── RAW DATA ──
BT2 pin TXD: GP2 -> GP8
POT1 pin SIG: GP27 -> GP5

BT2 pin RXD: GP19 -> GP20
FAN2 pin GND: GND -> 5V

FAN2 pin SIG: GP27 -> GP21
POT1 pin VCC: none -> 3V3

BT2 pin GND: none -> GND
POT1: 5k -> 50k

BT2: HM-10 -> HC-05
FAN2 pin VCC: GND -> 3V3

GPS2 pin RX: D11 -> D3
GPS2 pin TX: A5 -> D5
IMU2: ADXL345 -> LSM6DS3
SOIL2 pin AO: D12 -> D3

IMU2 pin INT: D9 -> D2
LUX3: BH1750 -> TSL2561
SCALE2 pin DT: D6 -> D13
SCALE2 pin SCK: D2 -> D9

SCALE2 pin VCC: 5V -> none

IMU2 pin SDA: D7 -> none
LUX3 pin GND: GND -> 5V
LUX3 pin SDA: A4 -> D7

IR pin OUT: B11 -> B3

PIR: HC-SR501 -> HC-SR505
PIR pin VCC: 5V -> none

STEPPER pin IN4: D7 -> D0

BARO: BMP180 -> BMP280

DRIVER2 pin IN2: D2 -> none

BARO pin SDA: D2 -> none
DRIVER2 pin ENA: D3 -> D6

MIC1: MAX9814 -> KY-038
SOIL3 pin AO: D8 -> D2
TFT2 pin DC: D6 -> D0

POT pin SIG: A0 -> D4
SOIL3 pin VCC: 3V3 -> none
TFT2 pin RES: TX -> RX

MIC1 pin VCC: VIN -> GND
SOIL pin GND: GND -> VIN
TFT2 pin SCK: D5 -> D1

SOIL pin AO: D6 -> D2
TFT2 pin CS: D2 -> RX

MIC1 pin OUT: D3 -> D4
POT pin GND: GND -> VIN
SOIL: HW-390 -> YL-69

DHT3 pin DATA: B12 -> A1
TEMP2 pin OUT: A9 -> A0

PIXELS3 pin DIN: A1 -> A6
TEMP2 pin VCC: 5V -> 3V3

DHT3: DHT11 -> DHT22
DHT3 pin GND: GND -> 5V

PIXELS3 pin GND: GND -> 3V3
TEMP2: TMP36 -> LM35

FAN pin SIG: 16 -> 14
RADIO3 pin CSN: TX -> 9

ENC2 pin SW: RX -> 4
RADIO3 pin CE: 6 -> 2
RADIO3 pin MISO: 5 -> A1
───
## WHAT NEEDS TO BE DONE
The reply should be a precise retyping of all the data.

## WRITTEN SOLUTION
BT2 pin TXD: GP2 -> GP8
POT1 pin SIG: GP27 -> GP5

BT2 pin RXD: GP19 -> GP20
FAN2 pin GND: GND -> 5V

FAN2 pin SIG: GP27 -> GP21
POT1 pin VCC: none -> 3V3

BT2 pin GND: none -> GND
POT1: 5k -> 50k

BT2: HM-10 -> HC-05
FAN2 pin VCC: GND -> 3V3

GPS2 pin RX: D11 -> D3
GPS2 pin TX: A5 -> D5
IMU2: ADXL345 -> LSM6DS3
SOIL2 pin AO: D12 -> D3

IMU2 pin INT: D9 -> D2
LUX3: BH1750 -> TSL2561
SCALE2 pin DT: D6 -> D13
SCALE2 pin SCK: D2 -> D9

SCALE2 pin VCC: 5V -> none

IMU2 pin SDA: D7 -> none
LUX3 pin GND: GND -> 5V
LUX3 pin SDA: A4 -> D7

IR pin OUT: B11 -> B3

PIR: HC-SR501 -> HC-SR505
PIR pin VCC: 5V -> none

STEPPER pin IN4: D7 -> D0

BARO: BMP180 -> BMP280

DRIVER2 pin IN2: D2 -> none

BARO pin SDA: D2 -> none
DRIVER2 pin ENA: D3 -> D6

MIC1: MAX9814 -> KY-038
SOIL3 pin AO: D8 -> D2
TFT2 pin DC: D6 -> D0

POT pin SIG: A0 -> D4
SOIL3 pin VCC: 3V3 -> none
TFT2 pin RES: TX -> RX

MIC1 pin VCC: VIN -> GND
SOIL pin GND: GND -> VIN
TFT2 pin SCK: D5 -> D1

SOIL pin AO: D6 -> D2
TFT2 pin CS: D2 -> RX

MIC1 pin OUT: D3 -> D4
POT pin GND: GND -> VIN
SOIL: HW-390 -> YL-69

DHT3 pin DATA: B12 -> A1
TEMP2 pin OUT: A9 -> A0

PIXELS3 pin DIN: A1 -> A6
TEMP2 pin VCC: 5V -> 3V3

DHT3: DHT11 -> DHT22
DHT3 pin GND: GND -> 5V

PIXELS3 pin GND: GND -> 3V3
TEMP2: TMP36 -> LM35

FAN pin SIG: 16 -> 14
RADIO3 pin CSN: TX -> 9

ENC2 pin SW: RX -> 4
RADIO3 pin CE: 6 -> 2
RADIO3 pin MISO: 5 -> A1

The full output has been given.